**About this exercise:**
Produce a word-for-word copy of the data that follows, excluding images.

Object tracking records
====

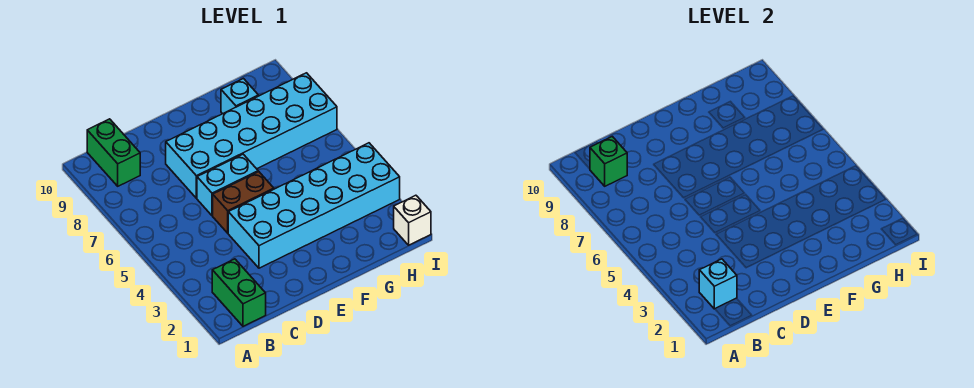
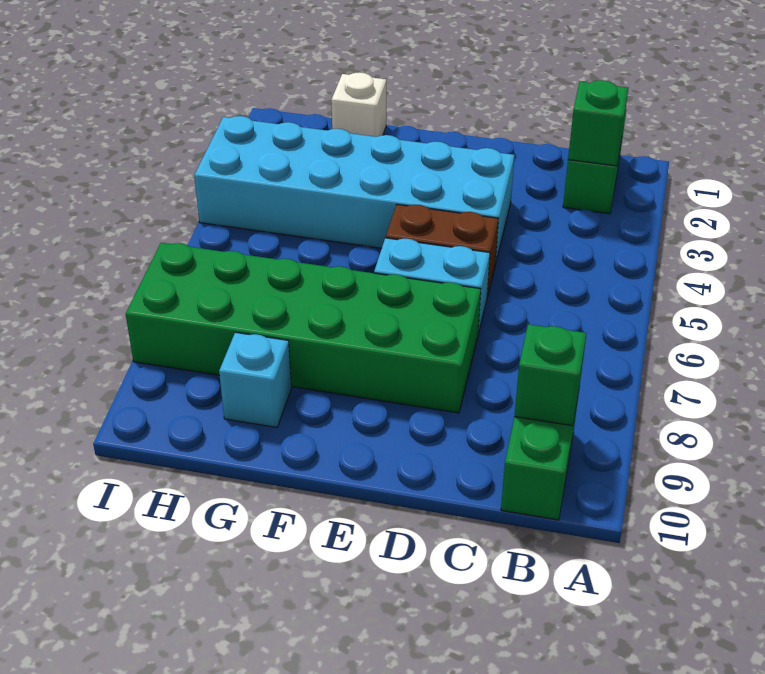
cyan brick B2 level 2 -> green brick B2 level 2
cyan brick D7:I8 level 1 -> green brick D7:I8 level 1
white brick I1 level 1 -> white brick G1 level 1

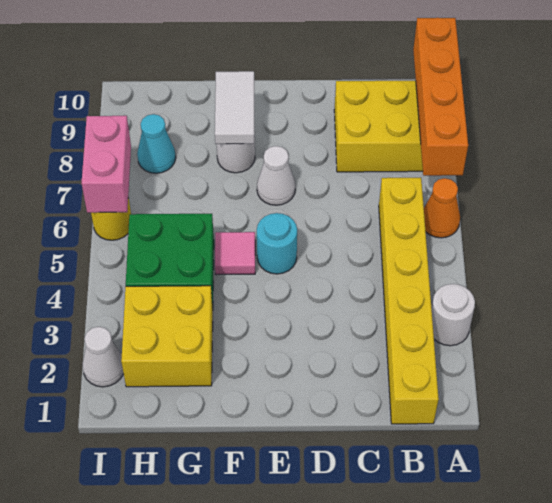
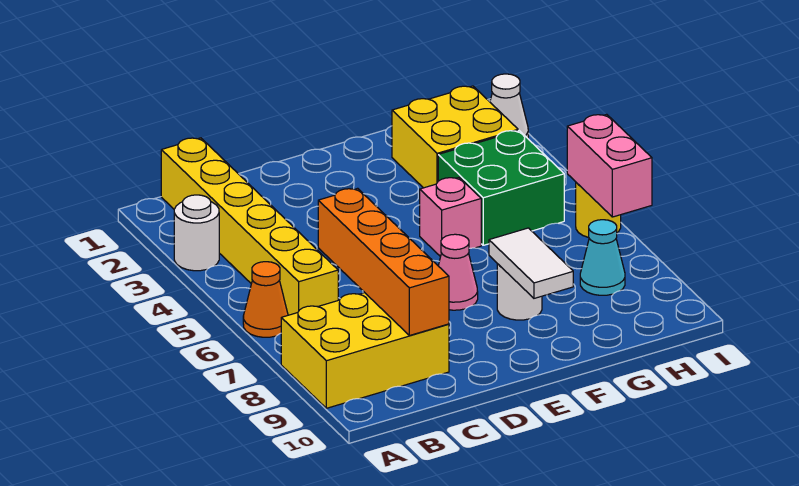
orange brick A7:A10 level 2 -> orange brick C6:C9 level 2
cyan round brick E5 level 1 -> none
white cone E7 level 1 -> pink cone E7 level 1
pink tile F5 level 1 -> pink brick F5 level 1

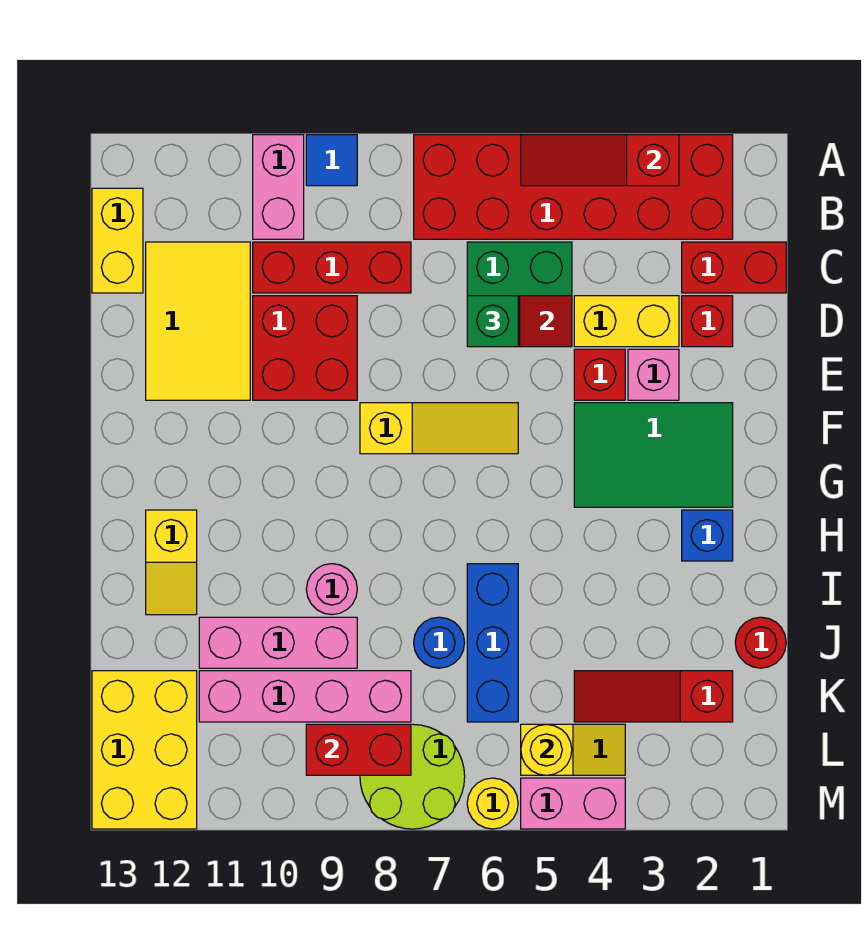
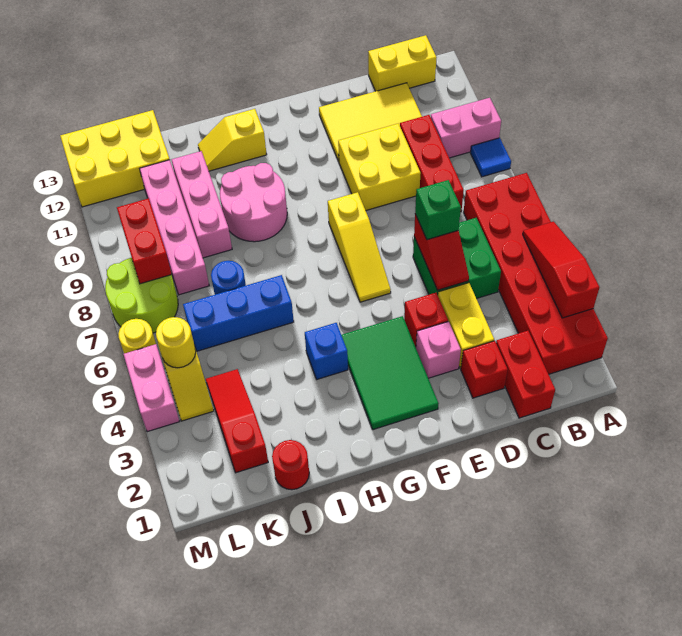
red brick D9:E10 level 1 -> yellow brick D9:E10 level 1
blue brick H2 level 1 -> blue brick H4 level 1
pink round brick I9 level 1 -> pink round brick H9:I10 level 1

====

**Solution for this problem:**
cyan brick B2 level 2 -> green brick B2 level 2
cyan brick D7:I8 level 1 -> green brick D7:I8 level 1
white brick I1 level 1 -> white brick G1 level 1

orange brick A7:A10 level 2 -> orange brick C6:C9 level 2
cyan round brick E5 level 1 -> none
white cone E7 level 1 -> pink cone E7 level 1
pink tile F5 level 1 -> pink brick F5 level 1

red brick D9:E10 level 1 -> yellow brick D9:E10 level 1
blue brick H2 level 1 -> blue brick H4 level 1
pink round brick I9 level 1 -> pink round brick H9:I10 level 1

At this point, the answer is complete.